**Excerpted data**
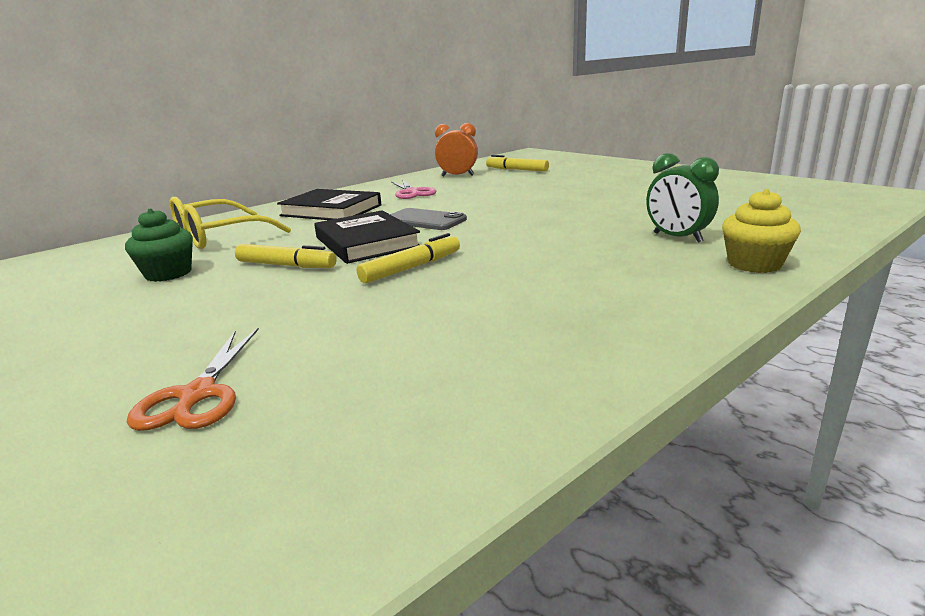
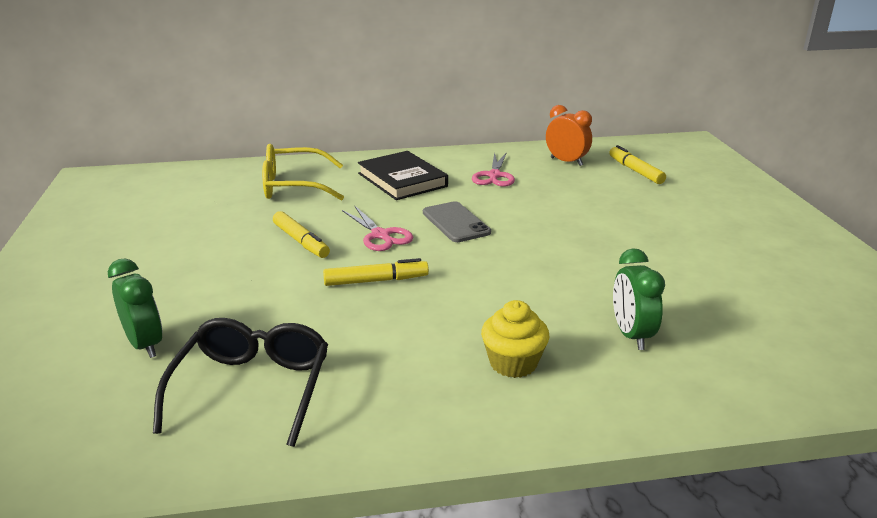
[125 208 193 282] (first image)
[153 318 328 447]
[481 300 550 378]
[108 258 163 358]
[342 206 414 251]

**Problem statement**
Recreate the listing above word for word, dropping each picture it contains.

**Result**
[125 208 193 282] (first image)
[153 318 328 447]
[481 300 550 378]
[108 258 163 358]
[342 206 414 251]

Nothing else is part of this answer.